WHAT THE EXERCISE ASKS: When you find the word "plus" in a line of the entries, please copy the whole line.

[Edit difference data]
:::
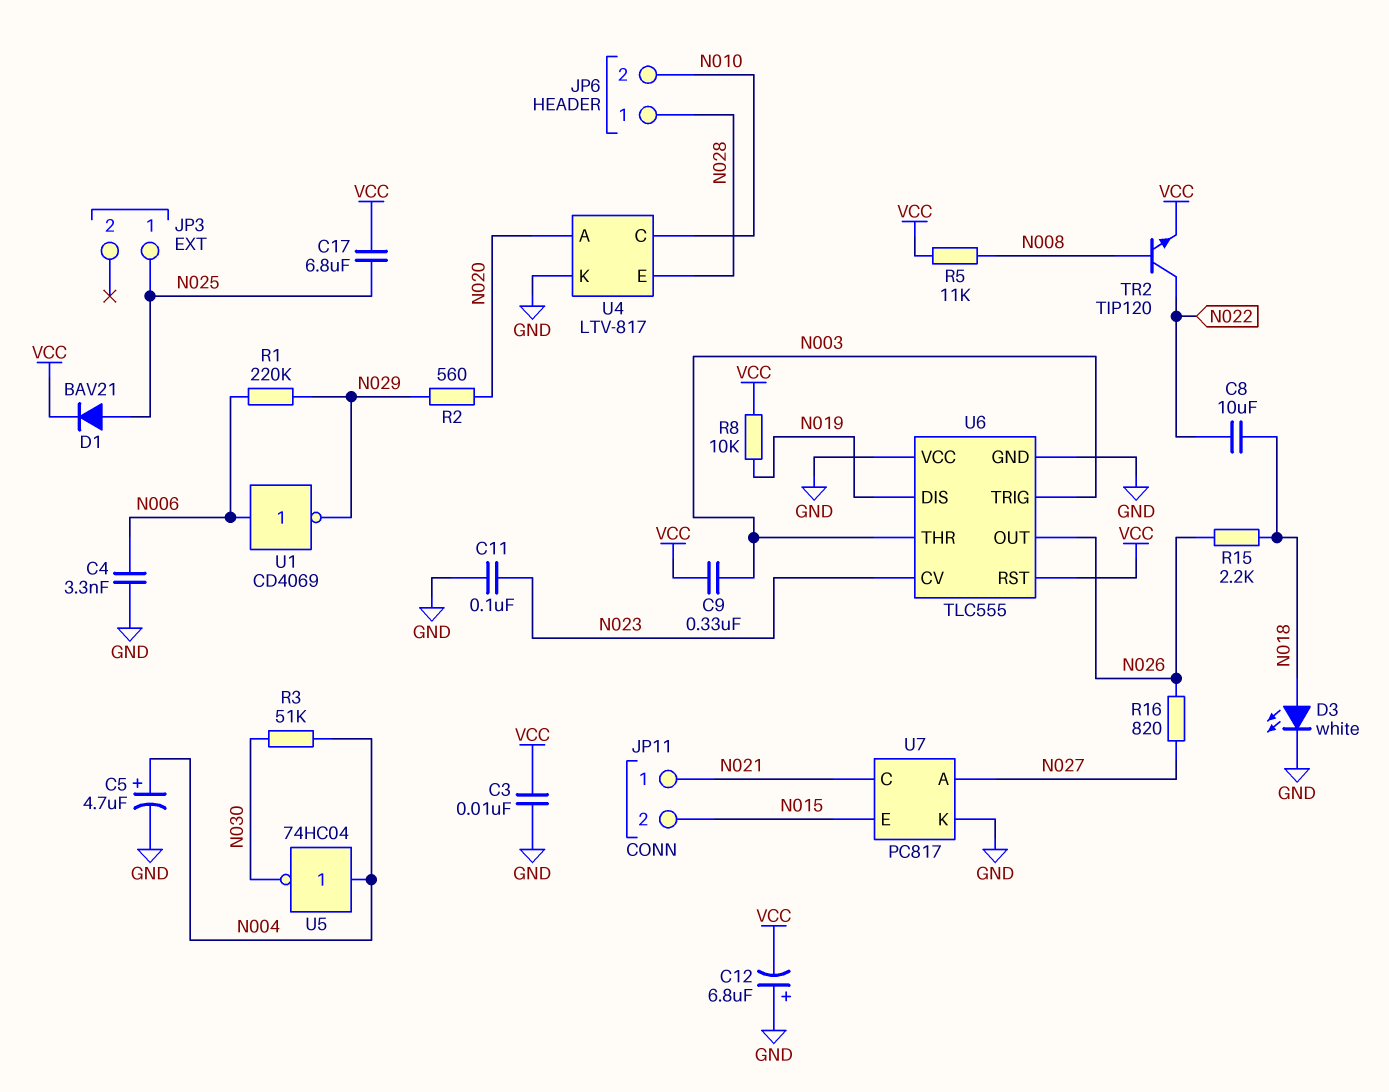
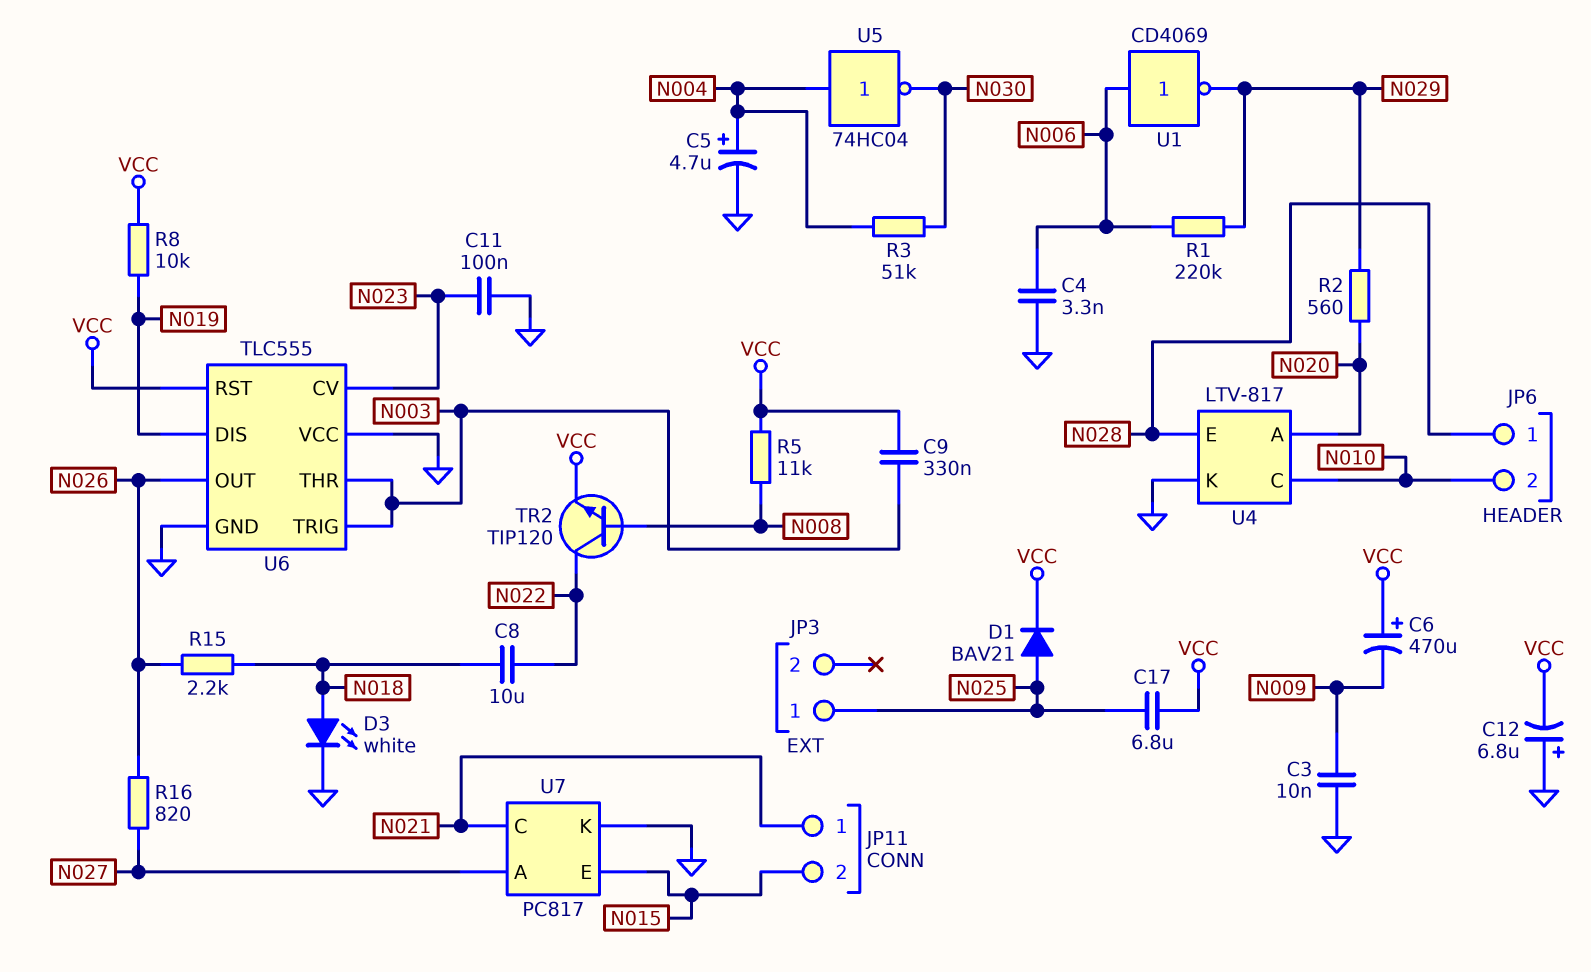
C3: 10nF (GND, VCC) -> 10nF (GND, N009)
C6: none -> 470uF (plus VCC, minus N009)

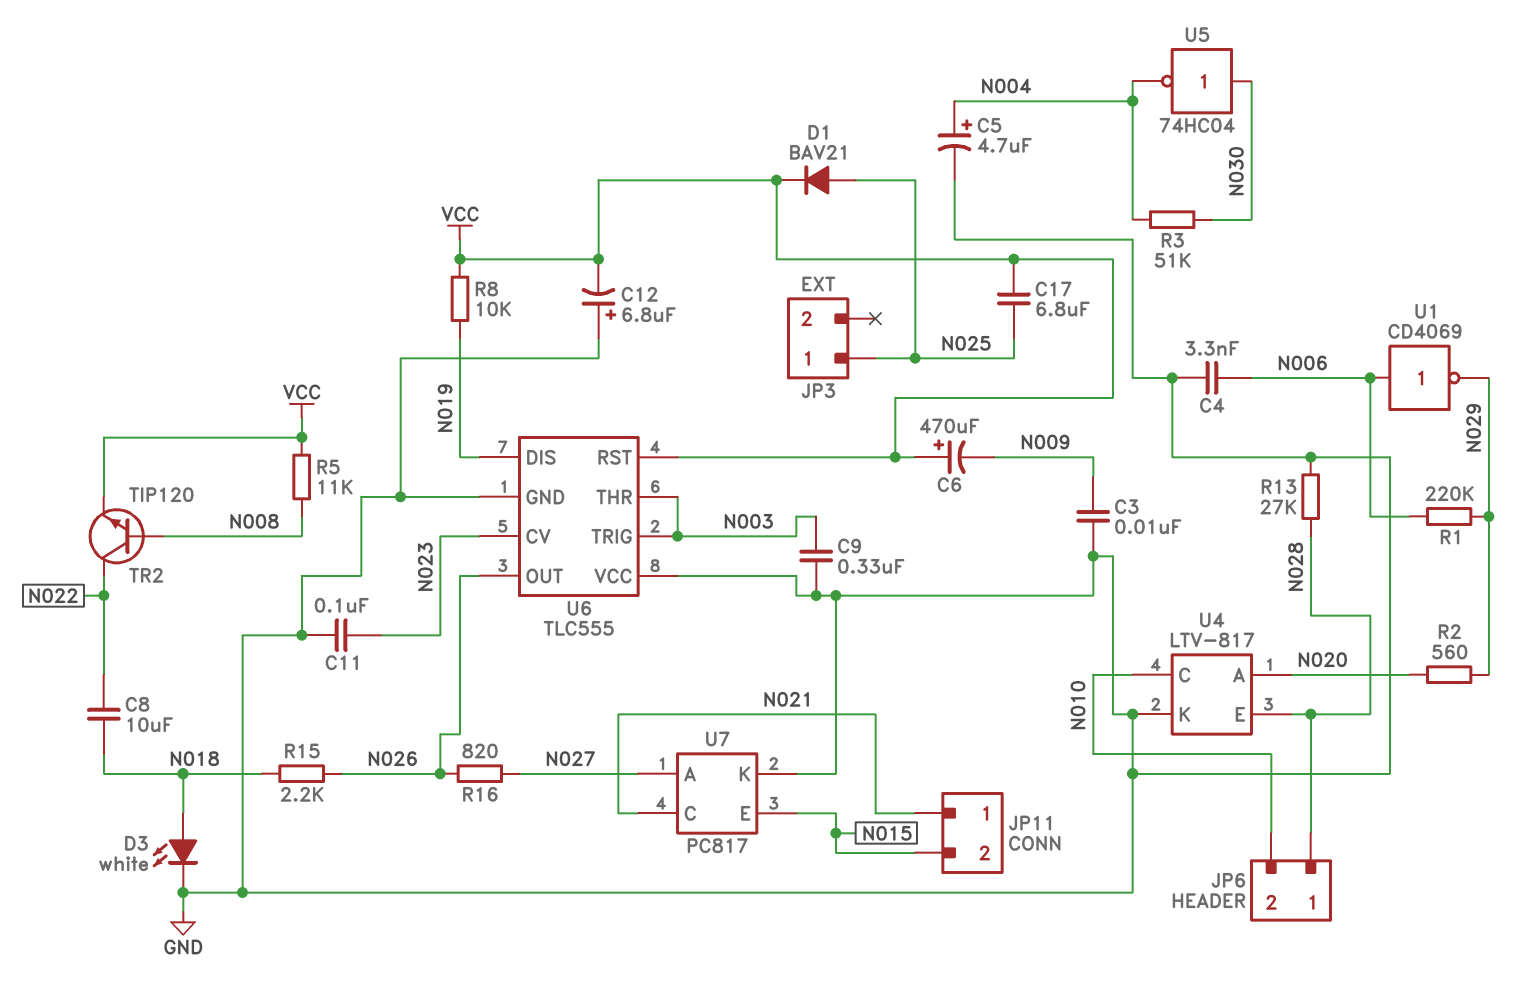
C9: 330nF (N003, VCC) -> 330nF (GND, N003)
R13: none -> 27k (GND, N028)
U5: NOT 74HC04 (in N004, out N030) -> NOT 74HC04 (in N030, out N004)

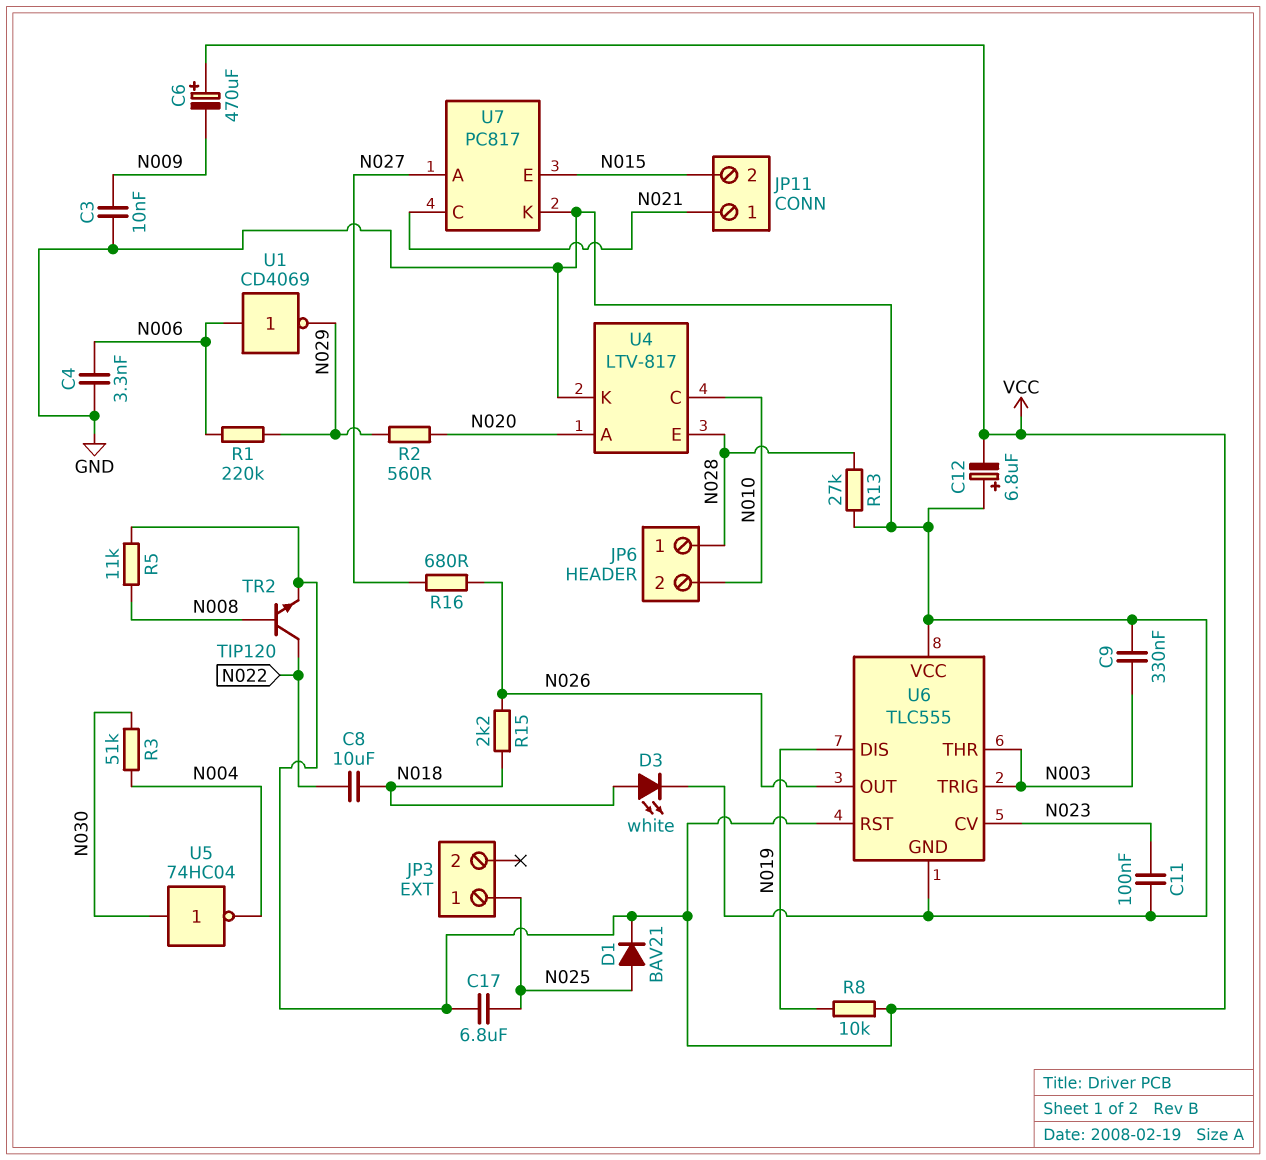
C5: 4.7uF (plus N004, minus GND) -> none
R16: 820 (N026, N027) -> 680 (N026, N027)

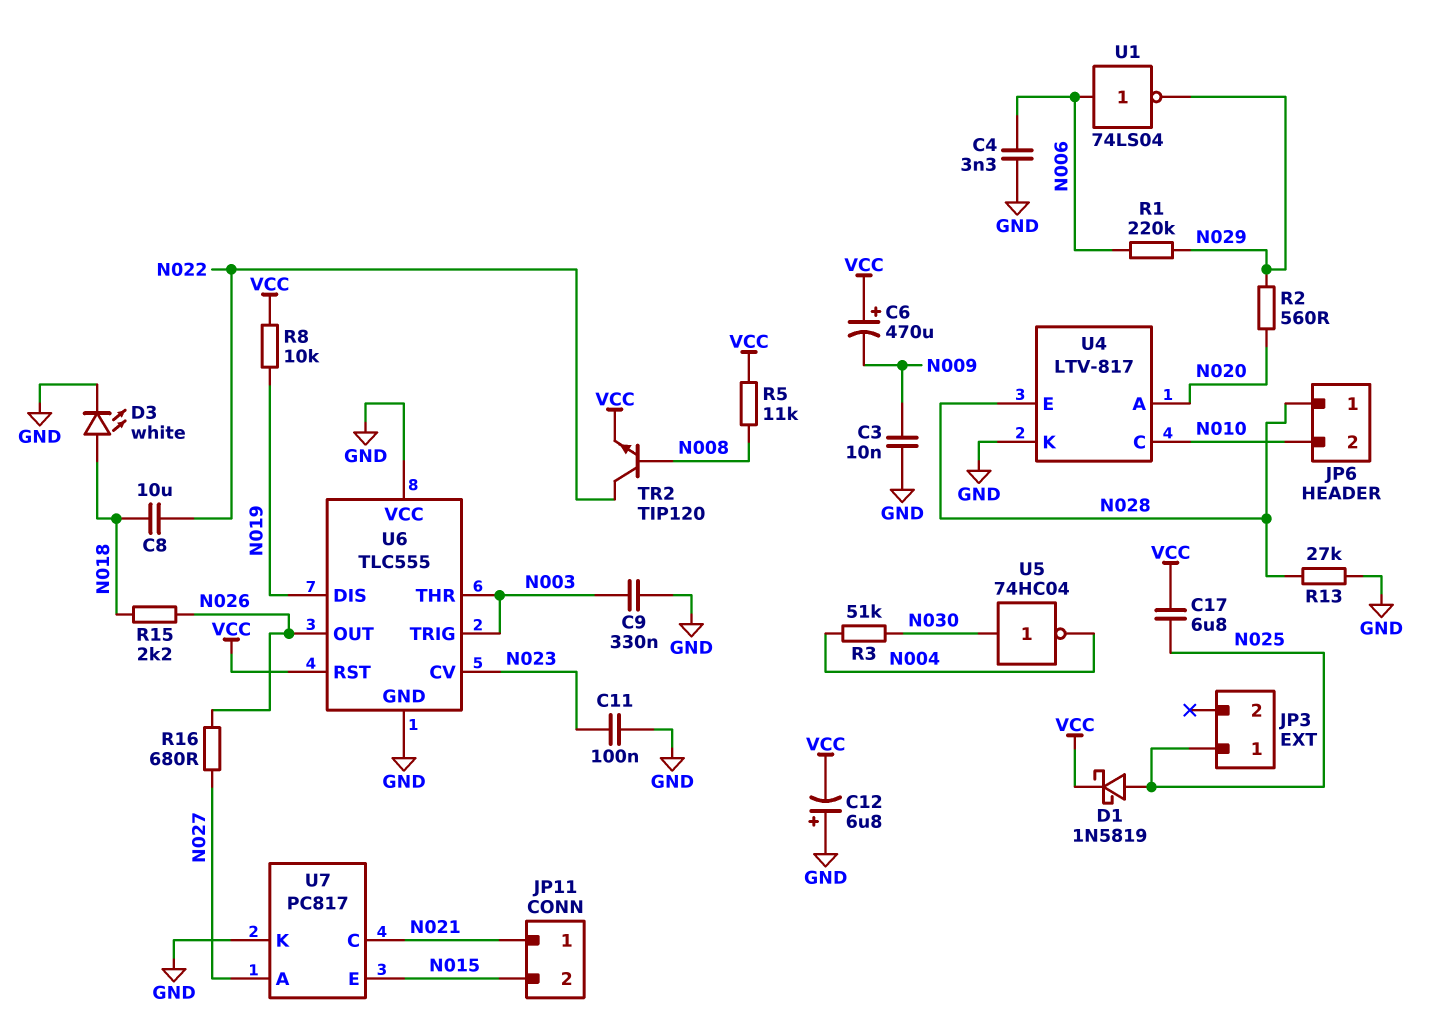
D1: diode BAV21 (A N025, K VCC) -> schottky 1N5819 (A N025, K VCC)
U1: NOT CD4069 (in N006, out N029) -> NOT 74LS04 (in N006, out N029)

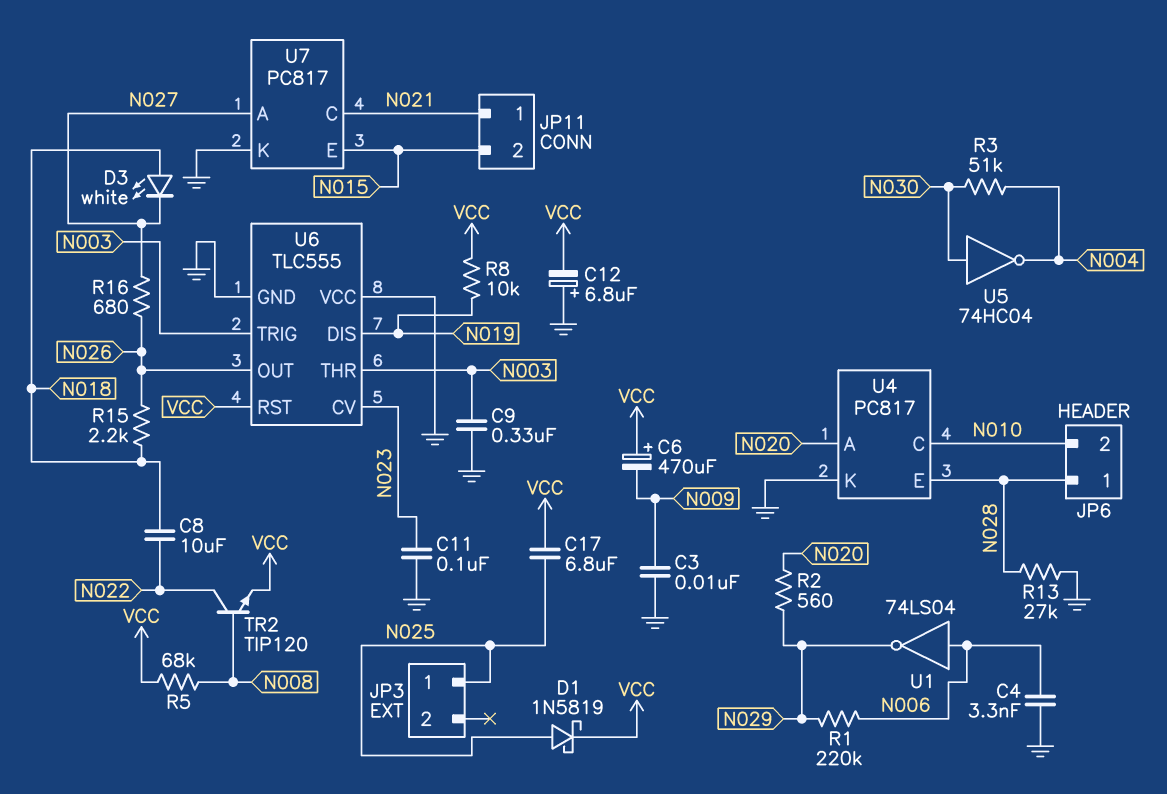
D3: LED white (A N018, K GND) -> LED white (A N018, K N027)
R5: 11k (N008, VCC) -> 68k (N008, VCC)
U4: LTV-817 -> PC817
:::
ANSWER SECTION:
C6: none -> 470uF (plus VCC, minus N009)
C5: 4.7uF (plus N004, minus GND) -> none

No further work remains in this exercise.